● GOAL OF THE EXERCISE:
Go through the lines below. Copy those with "water".

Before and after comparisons

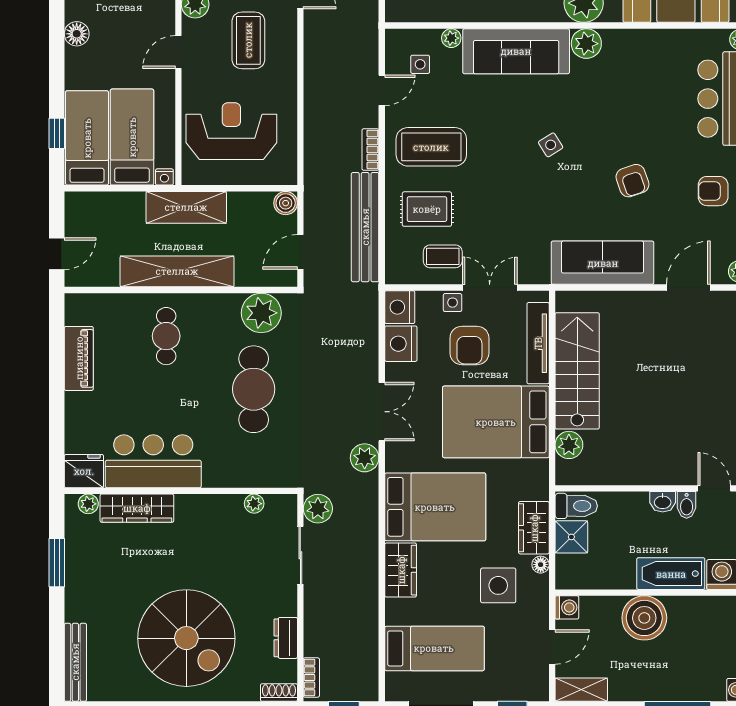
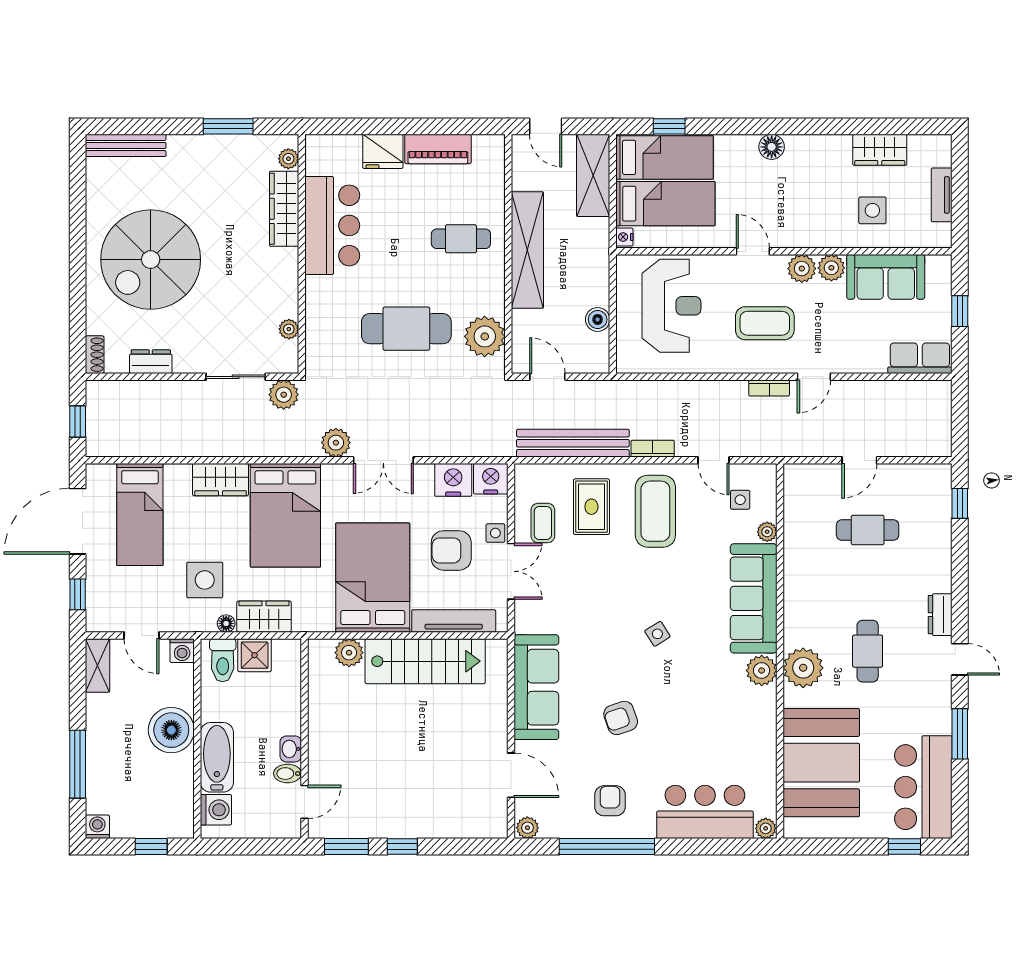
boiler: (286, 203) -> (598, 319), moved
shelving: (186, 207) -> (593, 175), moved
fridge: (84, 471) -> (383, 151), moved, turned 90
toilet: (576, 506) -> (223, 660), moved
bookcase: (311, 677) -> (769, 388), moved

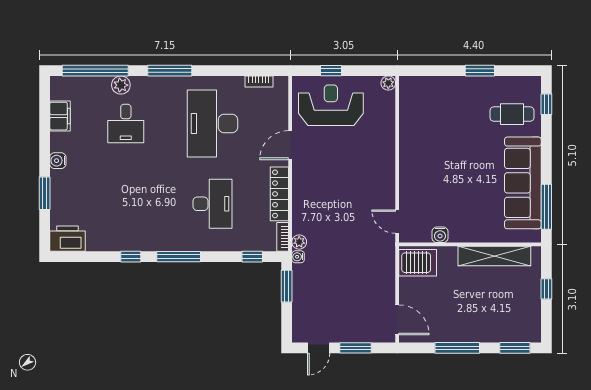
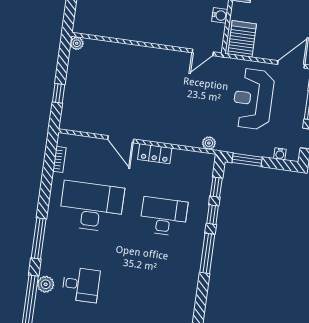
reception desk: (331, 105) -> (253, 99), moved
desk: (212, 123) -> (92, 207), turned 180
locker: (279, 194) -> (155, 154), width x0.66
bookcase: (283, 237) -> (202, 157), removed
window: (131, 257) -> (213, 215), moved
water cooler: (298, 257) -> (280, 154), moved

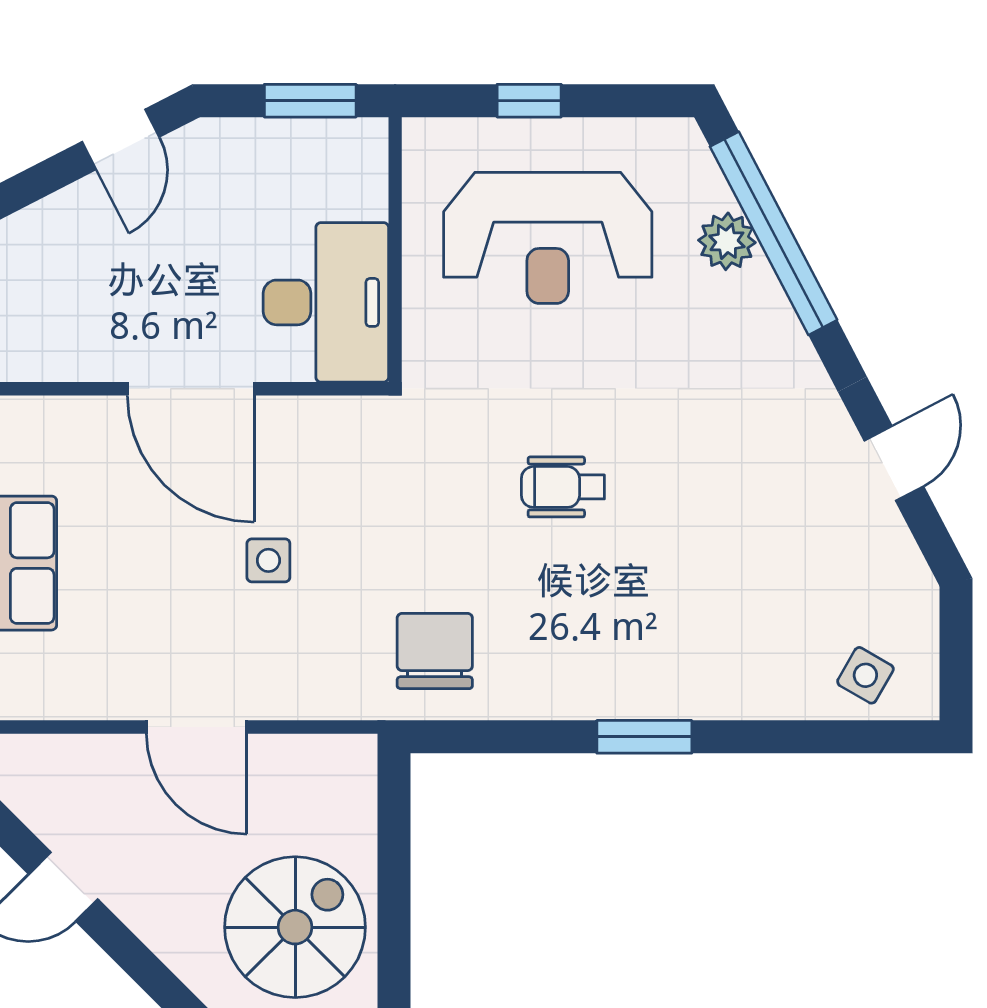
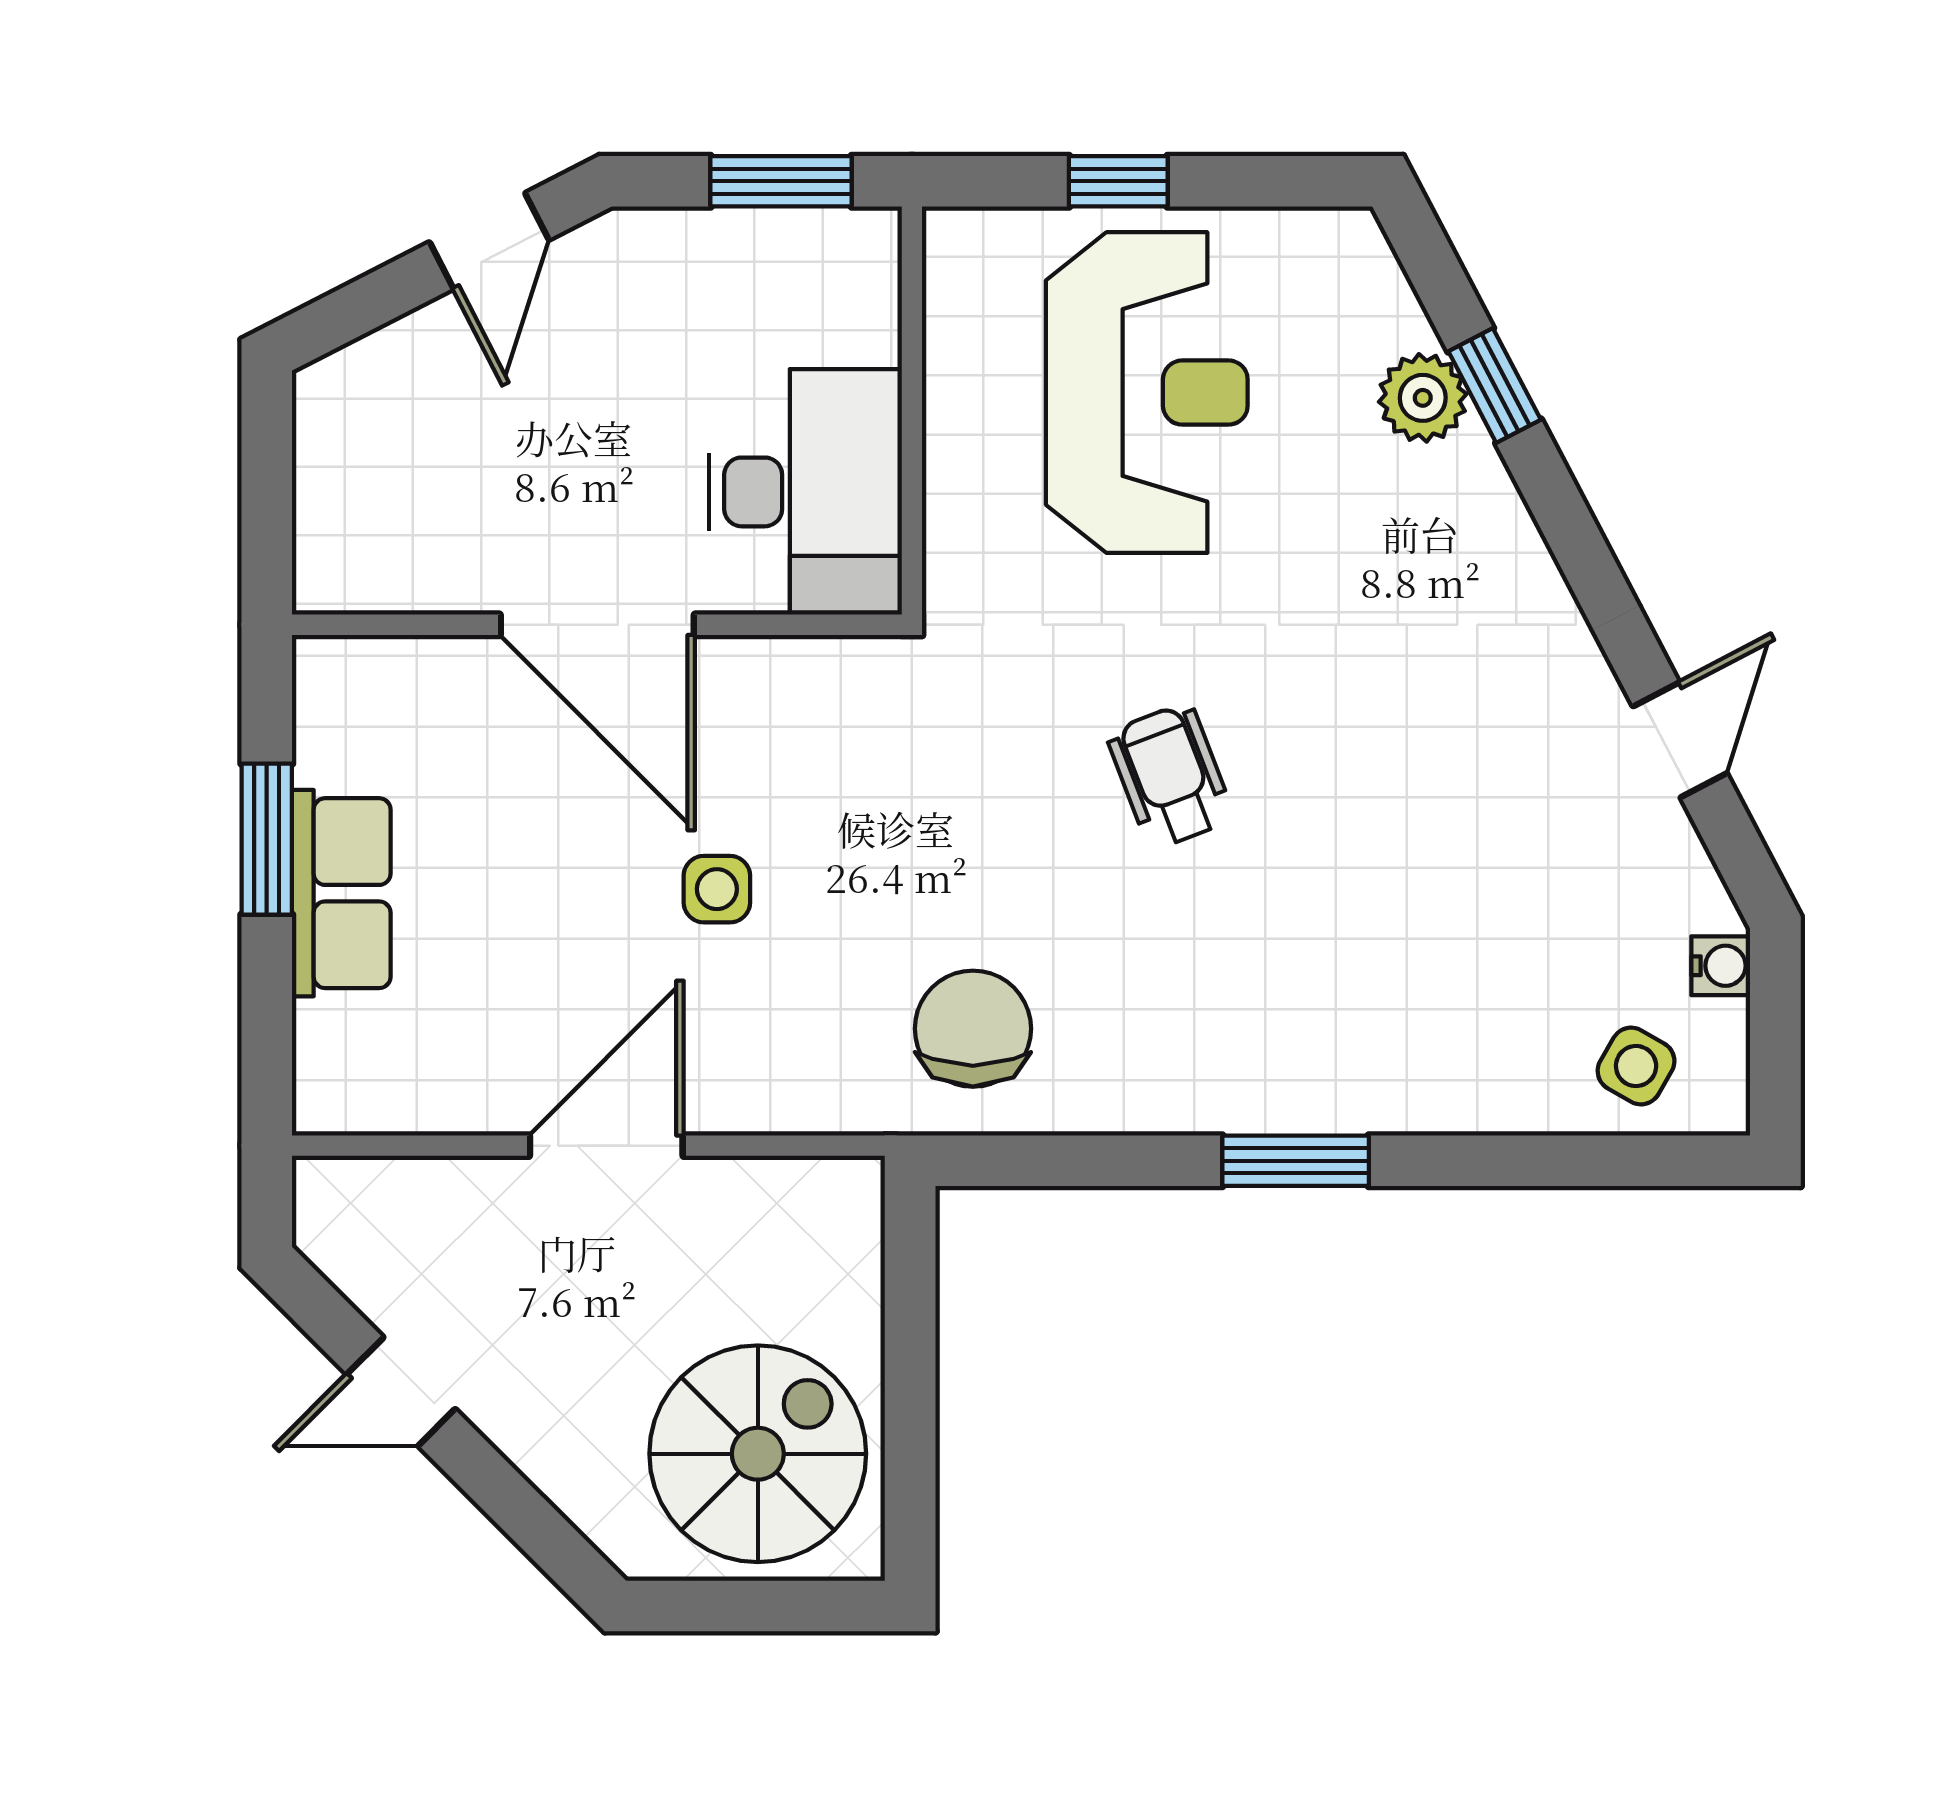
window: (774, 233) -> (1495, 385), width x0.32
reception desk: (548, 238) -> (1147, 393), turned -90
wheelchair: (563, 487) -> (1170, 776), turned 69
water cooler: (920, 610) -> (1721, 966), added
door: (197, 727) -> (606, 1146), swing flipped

● WORKED SOLUTION:
water cooler: (298, 257) -> (280, 154), moved
water cooler: (920, 610) -> (1721, 966), added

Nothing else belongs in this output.